Supplied material:
**********
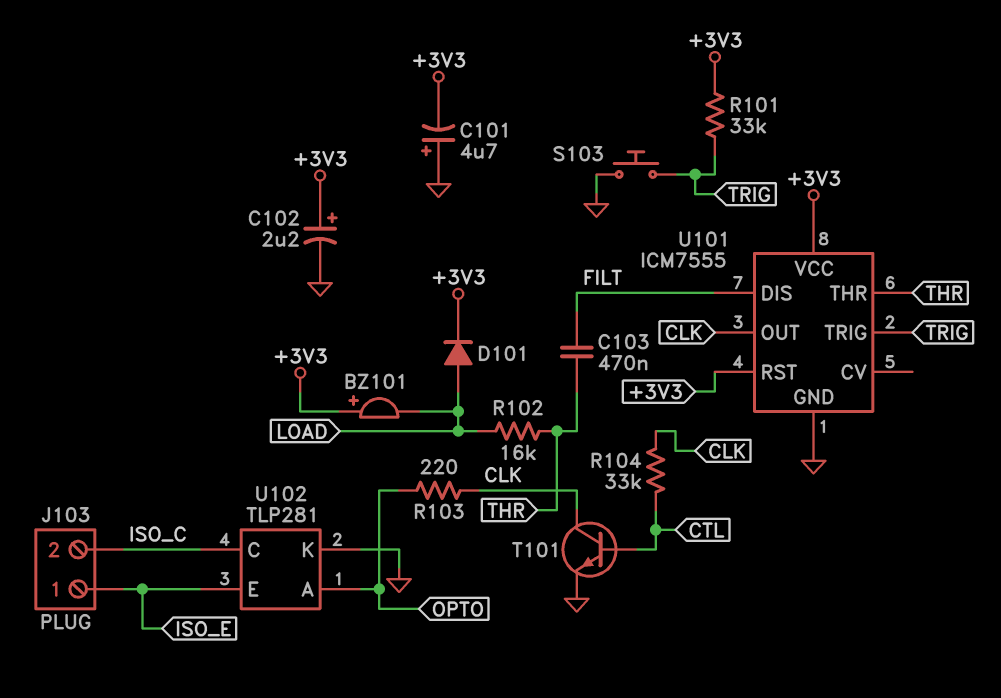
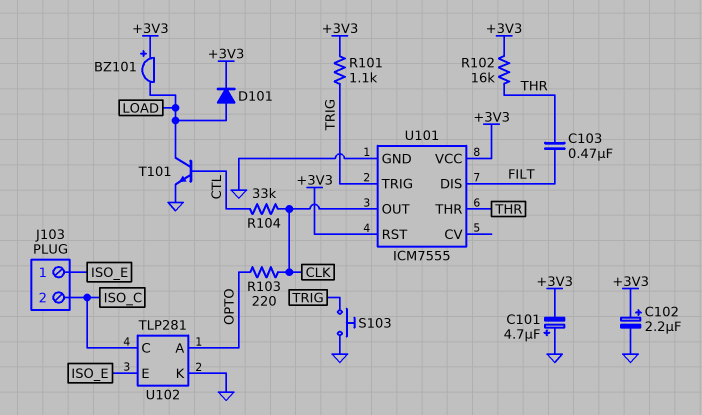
R101: 33k (+3V3, TRIG) -> 1.1k (+3V3, TRIG)
R102: 16k (LOAD, THR) -> 16k (+3V3, THR)
T101: NPN (B CTL, C CLK, E GND) -> NPN (B CTL, C LOAD, E GND)

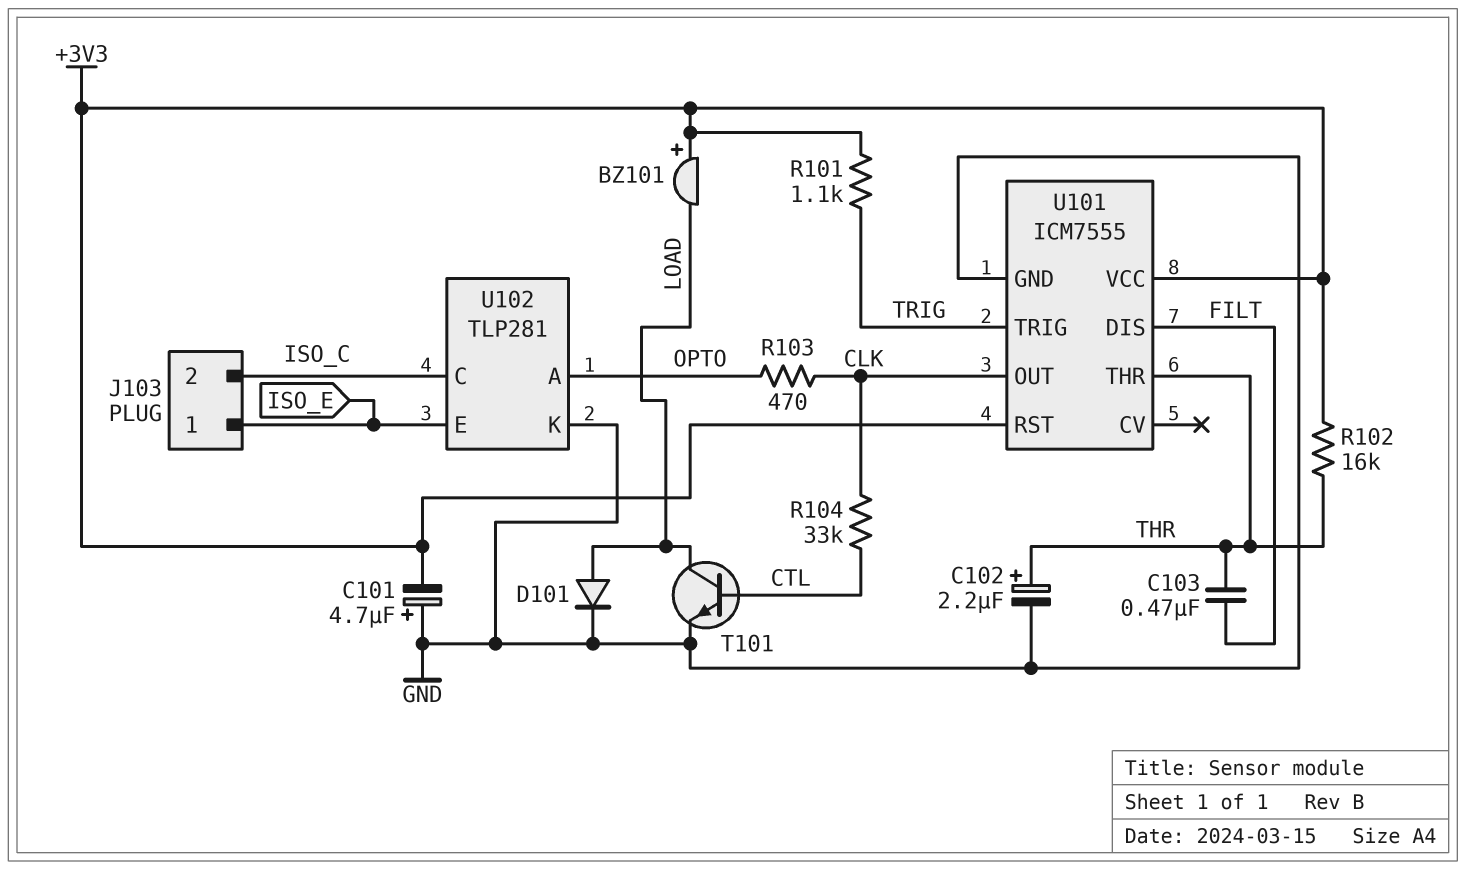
C102: 2.2uF (plus +3V3, minus GND) -> 2.2uF (plus THR, minus GND)
D101: diode (A LOAD, K +3V3) -> diode (A LOAD, K GND)
R103: 220 (CLK, OPTO) -> 470 (CLK, OPTO)
S103: button (GND, TRIG) -> none

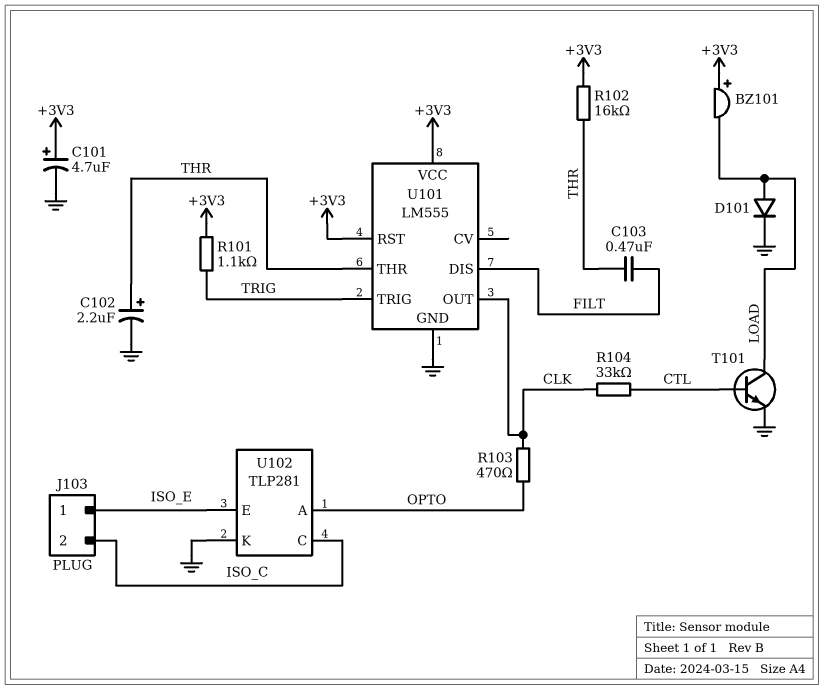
C101: 4.7uF (plus GND, minus +3V3) -> 4.7uF (plus +3V3, minus GND)
U101: ICM7555 -> LM555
**********
Problem details: Using the listing above, return exactly, and only, the lines from the one that contains "C101: 4.7uF (plus" through its last line, both included.

Answer to the problem:
C101: 4.7uF (plus GND, minus +3V3) -> 4.7uF (plus +3V3, minus GND)
U101: ICM7555 -> LM555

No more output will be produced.